» EXERCISE OBJECTIVE:
Filter the listing below, copying every line in which the word "MOSI" appears.

» DATA FOR REVIEW:
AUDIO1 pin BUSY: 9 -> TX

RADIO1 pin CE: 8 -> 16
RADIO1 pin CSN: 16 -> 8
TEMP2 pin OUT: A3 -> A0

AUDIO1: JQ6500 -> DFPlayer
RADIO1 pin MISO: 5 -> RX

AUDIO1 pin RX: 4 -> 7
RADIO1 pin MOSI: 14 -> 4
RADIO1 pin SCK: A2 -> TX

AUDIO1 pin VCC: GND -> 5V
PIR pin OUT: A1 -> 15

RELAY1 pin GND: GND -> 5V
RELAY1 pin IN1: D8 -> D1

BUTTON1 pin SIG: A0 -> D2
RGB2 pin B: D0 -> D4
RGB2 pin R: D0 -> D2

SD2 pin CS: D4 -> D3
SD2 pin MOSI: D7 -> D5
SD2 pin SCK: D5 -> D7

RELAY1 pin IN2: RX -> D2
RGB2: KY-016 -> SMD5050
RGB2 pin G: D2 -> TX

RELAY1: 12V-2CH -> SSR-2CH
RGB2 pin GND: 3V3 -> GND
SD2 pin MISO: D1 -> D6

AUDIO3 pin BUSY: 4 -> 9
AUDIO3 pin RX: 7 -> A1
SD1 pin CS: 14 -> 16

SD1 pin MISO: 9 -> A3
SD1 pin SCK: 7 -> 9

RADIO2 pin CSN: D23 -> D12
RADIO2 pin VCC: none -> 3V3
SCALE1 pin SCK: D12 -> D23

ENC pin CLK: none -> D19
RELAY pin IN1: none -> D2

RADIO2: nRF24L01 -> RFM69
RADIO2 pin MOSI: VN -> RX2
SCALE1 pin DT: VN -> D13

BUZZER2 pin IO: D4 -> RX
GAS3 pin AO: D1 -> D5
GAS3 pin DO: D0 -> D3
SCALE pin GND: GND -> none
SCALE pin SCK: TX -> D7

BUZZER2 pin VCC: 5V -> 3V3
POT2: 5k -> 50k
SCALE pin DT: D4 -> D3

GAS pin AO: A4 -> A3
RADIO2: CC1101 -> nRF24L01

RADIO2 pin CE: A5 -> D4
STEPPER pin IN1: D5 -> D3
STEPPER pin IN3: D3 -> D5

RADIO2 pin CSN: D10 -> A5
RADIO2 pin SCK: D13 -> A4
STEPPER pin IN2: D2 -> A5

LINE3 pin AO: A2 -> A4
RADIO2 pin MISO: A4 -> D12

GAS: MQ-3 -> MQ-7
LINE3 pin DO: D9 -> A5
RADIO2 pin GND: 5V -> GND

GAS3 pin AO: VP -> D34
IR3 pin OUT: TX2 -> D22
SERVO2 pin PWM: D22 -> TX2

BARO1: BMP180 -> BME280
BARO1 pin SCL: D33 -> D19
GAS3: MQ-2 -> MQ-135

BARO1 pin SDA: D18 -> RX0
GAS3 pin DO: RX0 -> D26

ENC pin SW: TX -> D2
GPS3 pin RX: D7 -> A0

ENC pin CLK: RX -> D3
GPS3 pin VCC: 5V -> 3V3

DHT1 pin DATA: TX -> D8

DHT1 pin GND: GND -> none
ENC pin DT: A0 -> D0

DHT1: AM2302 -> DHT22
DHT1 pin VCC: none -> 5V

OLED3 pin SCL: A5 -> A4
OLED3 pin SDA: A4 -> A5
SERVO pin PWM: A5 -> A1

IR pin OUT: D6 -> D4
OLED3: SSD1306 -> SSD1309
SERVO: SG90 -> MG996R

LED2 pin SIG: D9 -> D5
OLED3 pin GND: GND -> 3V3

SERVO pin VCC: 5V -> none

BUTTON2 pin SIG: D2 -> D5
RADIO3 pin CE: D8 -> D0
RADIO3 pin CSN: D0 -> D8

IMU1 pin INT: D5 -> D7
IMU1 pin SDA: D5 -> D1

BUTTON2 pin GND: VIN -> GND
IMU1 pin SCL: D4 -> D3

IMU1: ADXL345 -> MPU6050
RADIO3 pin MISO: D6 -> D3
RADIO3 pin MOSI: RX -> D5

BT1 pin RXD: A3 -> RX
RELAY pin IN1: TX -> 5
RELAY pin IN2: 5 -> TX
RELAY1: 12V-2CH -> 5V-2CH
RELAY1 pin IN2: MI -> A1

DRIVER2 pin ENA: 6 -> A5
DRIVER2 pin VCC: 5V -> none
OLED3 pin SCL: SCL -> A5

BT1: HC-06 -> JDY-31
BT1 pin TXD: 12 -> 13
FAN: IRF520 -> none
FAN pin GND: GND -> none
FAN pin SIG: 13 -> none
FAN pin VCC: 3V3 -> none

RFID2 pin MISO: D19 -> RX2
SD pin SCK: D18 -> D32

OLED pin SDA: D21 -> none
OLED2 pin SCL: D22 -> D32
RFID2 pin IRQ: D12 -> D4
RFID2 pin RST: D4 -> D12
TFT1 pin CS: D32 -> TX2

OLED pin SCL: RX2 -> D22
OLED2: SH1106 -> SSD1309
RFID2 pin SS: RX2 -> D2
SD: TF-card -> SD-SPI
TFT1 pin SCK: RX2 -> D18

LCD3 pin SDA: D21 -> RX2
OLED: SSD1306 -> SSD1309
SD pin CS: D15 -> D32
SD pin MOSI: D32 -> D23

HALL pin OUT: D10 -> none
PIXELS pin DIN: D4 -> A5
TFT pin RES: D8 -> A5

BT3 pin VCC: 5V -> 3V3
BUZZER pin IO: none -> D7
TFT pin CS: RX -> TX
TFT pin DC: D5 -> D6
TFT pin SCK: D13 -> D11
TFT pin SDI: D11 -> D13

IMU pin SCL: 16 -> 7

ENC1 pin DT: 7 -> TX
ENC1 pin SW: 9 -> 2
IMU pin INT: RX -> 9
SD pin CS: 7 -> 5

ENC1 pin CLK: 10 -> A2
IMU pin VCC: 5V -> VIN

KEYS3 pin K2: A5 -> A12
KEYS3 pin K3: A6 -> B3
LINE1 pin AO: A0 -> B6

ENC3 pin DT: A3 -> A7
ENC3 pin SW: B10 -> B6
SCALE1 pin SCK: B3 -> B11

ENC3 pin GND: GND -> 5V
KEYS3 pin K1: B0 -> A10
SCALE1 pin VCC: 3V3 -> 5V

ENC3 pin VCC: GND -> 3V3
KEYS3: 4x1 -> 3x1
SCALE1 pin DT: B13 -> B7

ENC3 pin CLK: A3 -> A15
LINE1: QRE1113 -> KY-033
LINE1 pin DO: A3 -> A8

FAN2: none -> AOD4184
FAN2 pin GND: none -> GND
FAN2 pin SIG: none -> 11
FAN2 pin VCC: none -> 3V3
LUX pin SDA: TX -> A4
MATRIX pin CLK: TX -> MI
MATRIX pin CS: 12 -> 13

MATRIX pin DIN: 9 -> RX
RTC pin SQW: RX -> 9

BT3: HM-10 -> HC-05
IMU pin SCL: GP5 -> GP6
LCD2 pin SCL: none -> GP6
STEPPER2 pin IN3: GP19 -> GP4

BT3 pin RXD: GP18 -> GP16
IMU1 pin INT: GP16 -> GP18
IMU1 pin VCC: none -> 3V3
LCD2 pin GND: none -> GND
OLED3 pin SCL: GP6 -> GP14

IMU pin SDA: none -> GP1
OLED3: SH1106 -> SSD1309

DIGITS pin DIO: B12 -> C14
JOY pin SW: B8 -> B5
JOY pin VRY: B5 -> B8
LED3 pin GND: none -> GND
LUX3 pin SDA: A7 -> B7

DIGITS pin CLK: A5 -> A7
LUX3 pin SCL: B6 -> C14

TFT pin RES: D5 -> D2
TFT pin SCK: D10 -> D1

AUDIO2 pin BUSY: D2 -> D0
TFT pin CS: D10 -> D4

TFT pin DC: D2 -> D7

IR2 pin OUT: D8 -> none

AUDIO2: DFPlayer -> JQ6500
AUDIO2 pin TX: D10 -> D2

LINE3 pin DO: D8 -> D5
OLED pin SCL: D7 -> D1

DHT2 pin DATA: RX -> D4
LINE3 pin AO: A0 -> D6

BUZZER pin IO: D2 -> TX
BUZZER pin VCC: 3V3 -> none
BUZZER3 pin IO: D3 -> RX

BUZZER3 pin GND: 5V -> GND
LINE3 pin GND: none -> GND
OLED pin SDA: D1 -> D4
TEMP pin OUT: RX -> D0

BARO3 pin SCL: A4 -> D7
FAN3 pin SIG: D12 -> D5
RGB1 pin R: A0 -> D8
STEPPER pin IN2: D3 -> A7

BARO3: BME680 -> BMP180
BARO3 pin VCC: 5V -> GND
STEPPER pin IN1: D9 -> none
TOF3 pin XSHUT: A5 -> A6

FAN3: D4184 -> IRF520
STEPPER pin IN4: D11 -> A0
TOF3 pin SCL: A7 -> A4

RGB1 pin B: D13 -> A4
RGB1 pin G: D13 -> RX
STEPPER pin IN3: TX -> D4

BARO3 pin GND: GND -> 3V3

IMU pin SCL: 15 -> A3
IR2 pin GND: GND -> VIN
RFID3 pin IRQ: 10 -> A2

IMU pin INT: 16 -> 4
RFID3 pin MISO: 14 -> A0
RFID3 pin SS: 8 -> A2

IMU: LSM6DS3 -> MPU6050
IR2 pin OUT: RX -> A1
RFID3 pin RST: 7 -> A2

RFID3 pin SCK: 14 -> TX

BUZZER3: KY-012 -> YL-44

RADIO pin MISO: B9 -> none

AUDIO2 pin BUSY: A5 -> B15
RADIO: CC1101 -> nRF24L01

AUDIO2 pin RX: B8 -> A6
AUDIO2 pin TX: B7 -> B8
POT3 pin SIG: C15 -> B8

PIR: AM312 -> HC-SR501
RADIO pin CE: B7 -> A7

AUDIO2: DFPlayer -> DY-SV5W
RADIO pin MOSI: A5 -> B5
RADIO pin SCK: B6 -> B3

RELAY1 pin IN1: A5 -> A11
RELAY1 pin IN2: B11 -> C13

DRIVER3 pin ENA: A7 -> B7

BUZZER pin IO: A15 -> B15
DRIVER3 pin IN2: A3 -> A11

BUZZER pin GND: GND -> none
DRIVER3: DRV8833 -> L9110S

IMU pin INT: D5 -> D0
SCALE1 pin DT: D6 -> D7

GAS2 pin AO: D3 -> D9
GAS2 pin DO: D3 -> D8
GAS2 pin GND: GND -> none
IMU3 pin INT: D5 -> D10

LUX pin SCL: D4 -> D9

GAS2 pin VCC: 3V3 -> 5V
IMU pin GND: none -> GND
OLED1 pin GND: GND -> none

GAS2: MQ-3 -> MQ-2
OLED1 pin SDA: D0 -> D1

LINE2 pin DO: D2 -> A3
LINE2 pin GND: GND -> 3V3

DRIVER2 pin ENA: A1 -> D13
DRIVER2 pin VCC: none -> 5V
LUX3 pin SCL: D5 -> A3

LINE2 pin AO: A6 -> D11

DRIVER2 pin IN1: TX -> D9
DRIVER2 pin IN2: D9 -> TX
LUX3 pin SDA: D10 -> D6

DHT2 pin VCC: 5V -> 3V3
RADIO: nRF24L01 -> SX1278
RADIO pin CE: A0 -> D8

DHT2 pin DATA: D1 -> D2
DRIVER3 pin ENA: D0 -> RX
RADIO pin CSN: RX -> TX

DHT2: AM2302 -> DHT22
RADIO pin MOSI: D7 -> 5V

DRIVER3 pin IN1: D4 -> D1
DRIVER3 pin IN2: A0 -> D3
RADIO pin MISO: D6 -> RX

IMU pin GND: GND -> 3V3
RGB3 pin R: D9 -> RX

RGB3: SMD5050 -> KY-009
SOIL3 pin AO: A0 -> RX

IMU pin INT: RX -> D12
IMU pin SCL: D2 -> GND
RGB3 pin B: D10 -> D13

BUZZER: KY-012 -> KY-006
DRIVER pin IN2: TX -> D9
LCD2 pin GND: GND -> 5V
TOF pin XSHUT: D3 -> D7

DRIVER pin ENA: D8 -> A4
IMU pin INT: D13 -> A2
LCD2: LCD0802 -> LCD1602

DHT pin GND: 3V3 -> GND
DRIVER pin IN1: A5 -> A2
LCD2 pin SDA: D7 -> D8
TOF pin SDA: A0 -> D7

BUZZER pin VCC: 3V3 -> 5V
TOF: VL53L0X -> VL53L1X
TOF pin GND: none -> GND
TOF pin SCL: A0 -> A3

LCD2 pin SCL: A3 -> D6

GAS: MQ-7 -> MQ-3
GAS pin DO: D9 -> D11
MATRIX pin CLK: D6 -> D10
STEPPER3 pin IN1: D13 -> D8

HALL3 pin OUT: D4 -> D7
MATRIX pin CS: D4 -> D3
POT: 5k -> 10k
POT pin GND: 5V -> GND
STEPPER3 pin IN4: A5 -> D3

» EXERCISE SOLUTION:
RADIO1 pin MOSI: 14 -> 4
SD2 pin MOSI: D7 -> D5
RADIO2 pin MOSI: VN -> RX2
RADIO3 pin MOSI: RX -> D5
SD pin MOSI: D32 -> D23
RADIO pin MOSI: A5 -> B5
RADIO pin MOSI: D7 -> 5V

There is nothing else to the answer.